#### [ABOUT THIS EXERCISE]
Look below for the line that has "camera: 120 degrees left, 0 degrees up". Set down the lines from there through the line that has "none -> purple bowl [568,185,651,245]", exactly as written.

#### [SUPPLIED MATERIAL]
=== Begin Enclosure ===

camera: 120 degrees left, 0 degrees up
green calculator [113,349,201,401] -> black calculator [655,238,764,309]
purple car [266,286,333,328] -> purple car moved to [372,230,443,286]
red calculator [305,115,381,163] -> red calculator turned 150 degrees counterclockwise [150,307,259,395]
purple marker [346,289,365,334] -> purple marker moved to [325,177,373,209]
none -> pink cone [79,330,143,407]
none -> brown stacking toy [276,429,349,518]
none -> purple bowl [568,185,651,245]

=== End Enclosure ===
=== Begin Enclosure ===

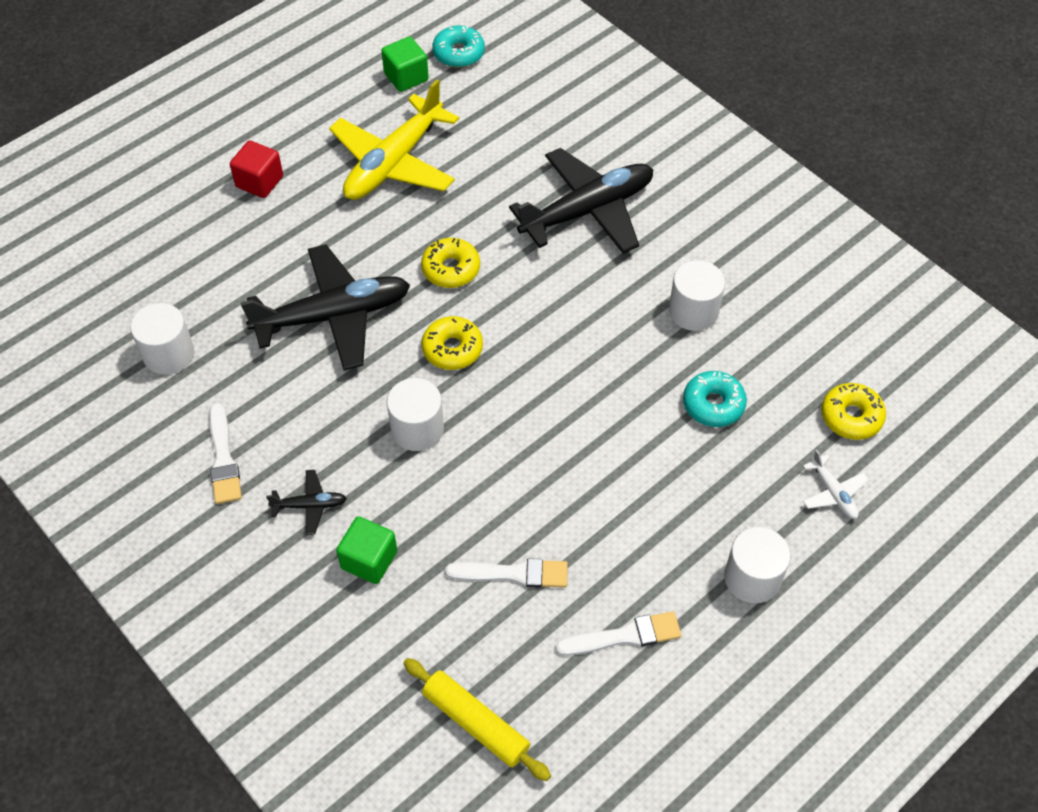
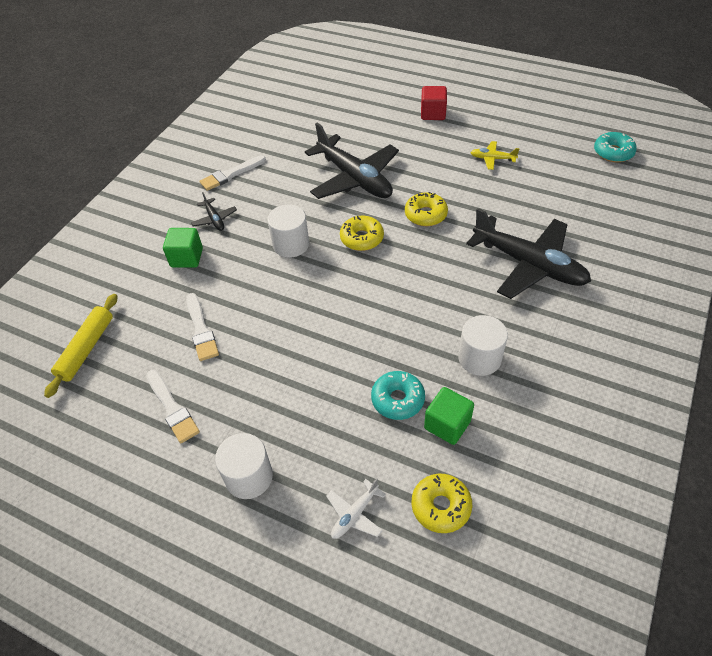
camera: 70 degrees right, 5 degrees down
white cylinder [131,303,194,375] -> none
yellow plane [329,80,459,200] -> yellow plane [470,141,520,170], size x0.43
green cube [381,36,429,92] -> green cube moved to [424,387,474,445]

=== End Enclosure ===
=== Begin Enclosure ===

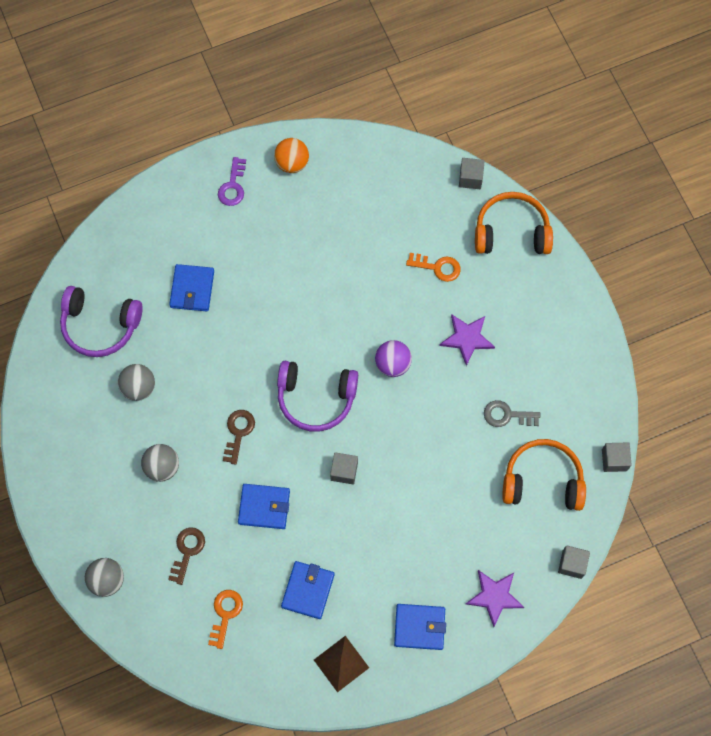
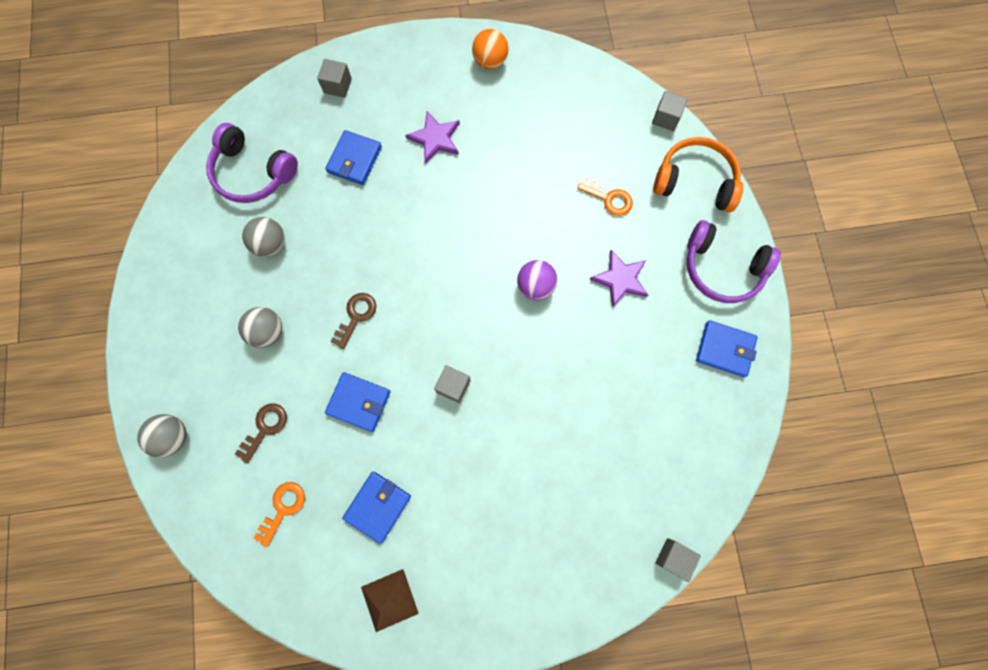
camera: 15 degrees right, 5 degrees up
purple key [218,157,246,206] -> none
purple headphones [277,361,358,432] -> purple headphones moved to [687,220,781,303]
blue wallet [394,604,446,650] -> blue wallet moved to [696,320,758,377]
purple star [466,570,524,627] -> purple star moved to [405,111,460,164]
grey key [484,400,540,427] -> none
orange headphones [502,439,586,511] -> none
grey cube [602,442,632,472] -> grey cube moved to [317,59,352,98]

=== End Enclosure ===

#### [RESPONSE TO THIS EXERCISE]
camera: 120 degrees left, 0 degrees up
green calculator [113,349,201,401] -> black calculator [655,238,764,309]
purple car [266,286,333,328] -> purple car moved to [372,230,443,286]
red calculator [305,115,381,163] -> red calculator turned 150 degrees counterclockwise [150,307,259,395]
purple marker [346,289,365,334] -> purple marker moved to [325,177,373,209]
none -> pink cone [79,330,143,407]
none -> brown stacking toy [276,429,349,518]
none -> purple bowl [568,185,651,245]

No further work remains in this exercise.